### [What you need to do]
Filter the records, keeping every line that has the string "grey".

§

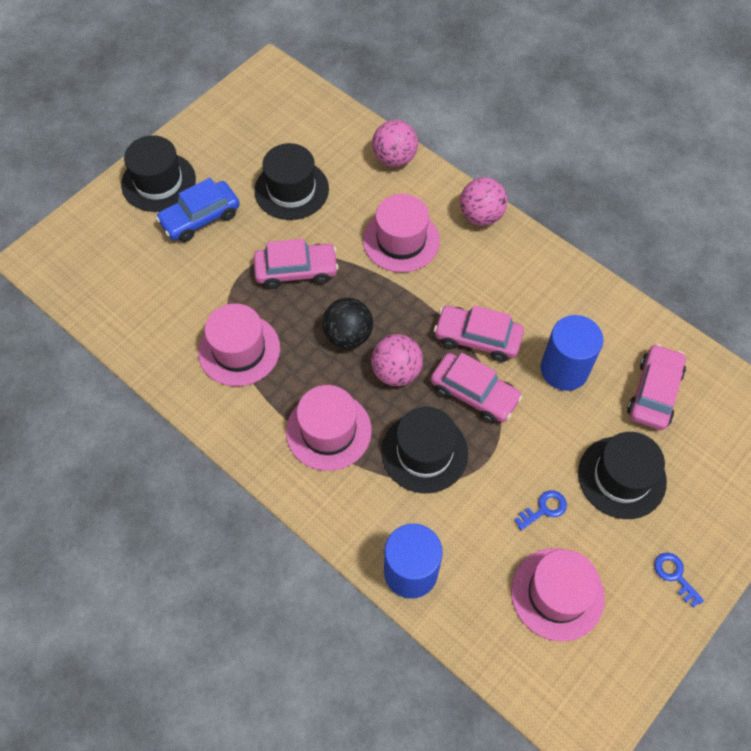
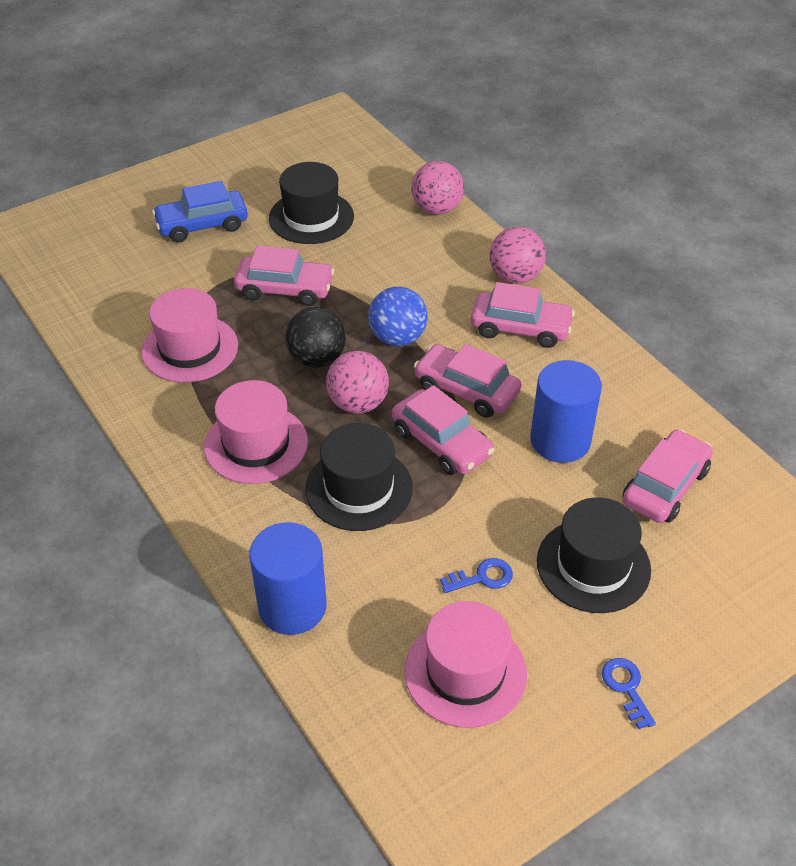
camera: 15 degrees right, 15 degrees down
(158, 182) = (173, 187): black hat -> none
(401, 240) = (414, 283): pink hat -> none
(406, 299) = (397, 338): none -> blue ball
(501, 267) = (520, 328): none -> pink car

§

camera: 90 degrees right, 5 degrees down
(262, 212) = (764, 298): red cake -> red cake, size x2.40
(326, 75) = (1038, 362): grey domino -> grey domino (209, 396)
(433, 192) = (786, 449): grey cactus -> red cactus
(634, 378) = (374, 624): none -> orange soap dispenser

§

### [Written response]
(326, 75) = (1038, 362): grey domino -> grey domino (209, 396)
(433, 192) = (786, 449): grey cactus -> red cactus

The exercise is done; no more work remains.